Data records ->
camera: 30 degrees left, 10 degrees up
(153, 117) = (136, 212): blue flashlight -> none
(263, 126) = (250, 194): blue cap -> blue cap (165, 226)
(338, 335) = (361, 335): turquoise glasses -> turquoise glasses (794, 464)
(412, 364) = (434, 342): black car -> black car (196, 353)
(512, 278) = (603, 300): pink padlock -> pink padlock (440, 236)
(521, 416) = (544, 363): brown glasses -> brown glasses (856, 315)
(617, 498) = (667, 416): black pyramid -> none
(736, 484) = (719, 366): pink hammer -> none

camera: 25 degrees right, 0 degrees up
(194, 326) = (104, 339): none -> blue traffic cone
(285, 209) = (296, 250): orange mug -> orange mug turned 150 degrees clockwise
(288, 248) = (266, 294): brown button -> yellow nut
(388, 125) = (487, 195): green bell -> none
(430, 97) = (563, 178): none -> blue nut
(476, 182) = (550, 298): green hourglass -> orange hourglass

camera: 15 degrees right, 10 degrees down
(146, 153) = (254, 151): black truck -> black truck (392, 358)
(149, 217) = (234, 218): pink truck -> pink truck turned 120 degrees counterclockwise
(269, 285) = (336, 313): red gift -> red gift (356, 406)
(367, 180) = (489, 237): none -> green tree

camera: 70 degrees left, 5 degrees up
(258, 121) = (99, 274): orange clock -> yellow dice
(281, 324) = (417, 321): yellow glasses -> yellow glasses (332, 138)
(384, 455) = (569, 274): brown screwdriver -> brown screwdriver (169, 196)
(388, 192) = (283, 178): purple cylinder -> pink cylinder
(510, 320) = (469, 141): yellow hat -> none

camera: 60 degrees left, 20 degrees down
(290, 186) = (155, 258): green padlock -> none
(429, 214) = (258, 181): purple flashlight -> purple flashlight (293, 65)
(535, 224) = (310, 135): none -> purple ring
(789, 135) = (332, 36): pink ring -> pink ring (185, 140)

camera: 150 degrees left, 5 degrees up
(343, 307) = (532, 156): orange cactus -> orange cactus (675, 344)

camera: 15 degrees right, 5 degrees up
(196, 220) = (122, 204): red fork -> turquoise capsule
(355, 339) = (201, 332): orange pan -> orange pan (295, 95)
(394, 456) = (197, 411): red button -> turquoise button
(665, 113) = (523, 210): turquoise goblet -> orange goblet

Exercise ->
Locate the line with "(355, 339) = (201, 332): orange" in the entries above; extract it and every line after it, verbatim.

Result for this exercise ->
(355, 339) = (201, 332): orange pan -> orange pan (295, 95)
(394, 456) = (197, 411): red button -> turquoise button
(665, 113) = (523, 210): turquoise goblet -> orange goblet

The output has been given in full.